**Dataset records**.
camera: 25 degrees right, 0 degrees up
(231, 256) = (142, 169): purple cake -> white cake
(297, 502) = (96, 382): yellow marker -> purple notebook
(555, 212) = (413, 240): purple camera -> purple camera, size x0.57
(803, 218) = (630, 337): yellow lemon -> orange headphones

* * *

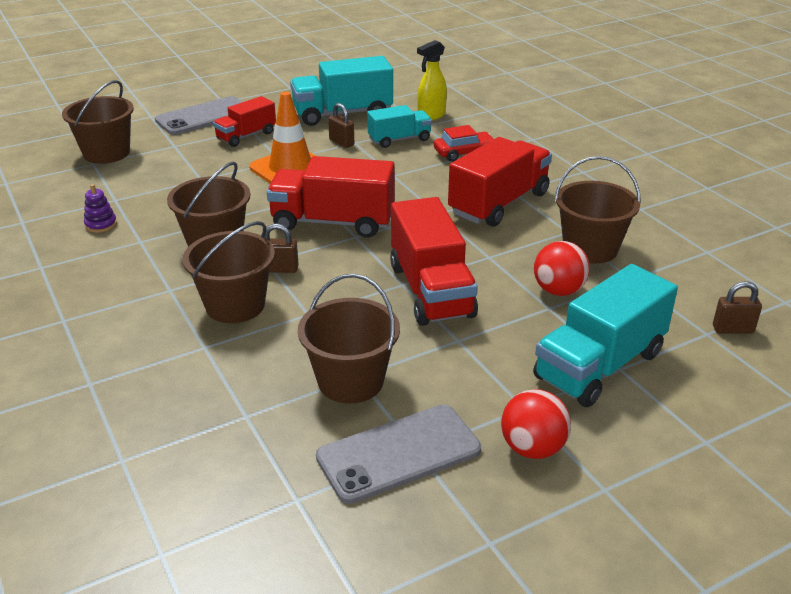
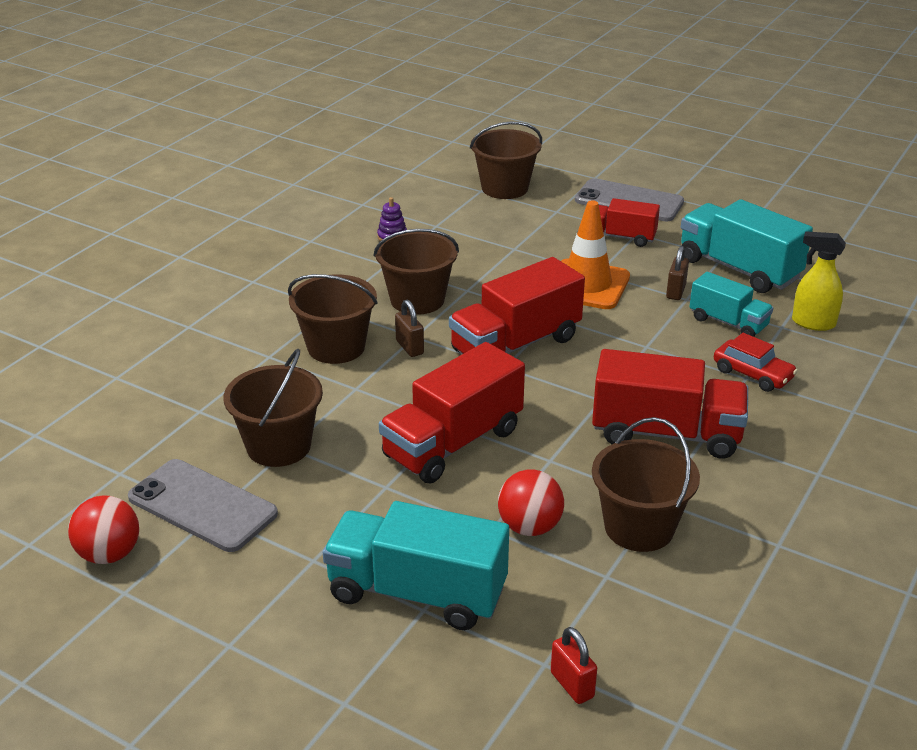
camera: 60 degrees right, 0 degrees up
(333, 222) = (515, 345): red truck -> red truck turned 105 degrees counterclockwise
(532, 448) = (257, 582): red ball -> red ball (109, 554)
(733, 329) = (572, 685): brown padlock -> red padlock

* * *

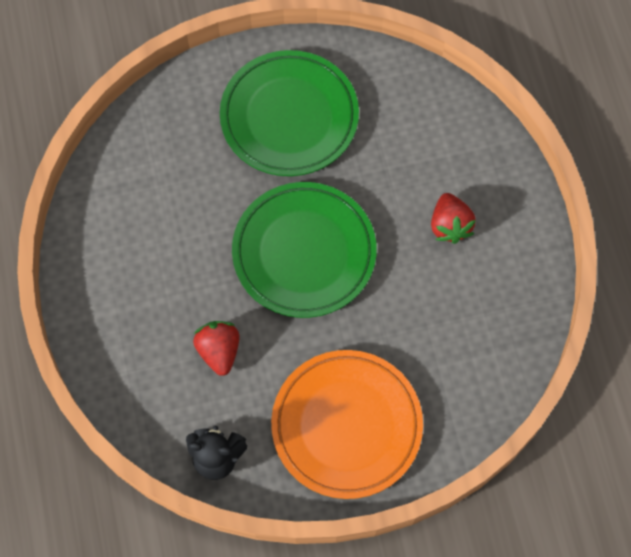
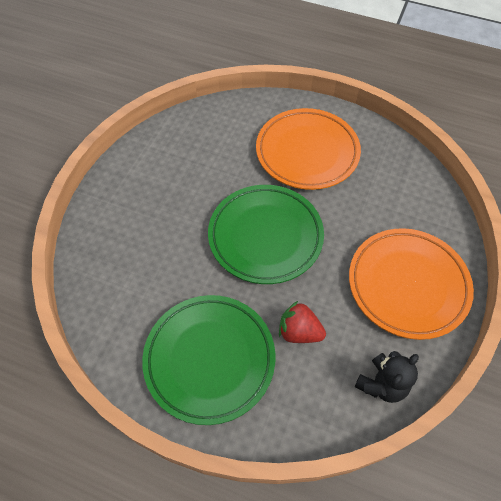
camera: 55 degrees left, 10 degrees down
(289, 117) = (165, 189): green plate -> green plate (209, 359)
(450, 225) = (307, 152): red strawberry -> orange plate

**What you will do**. Here the output must be the lines above from the line with "(333, 222) = (515, 345): red" to the line with "(733, 329) = (572, 685): brown", both included, duplicated word for word and nothing else.

**Response to the task**.
(333, 222) = (515, 345): red truck -> red truck turned 105 degrees counterclockwise
(532, 448) = (257, 582): red ball -> red ball (109, 554)
(733, 329) = (572, 685): brown padlock -> red padlock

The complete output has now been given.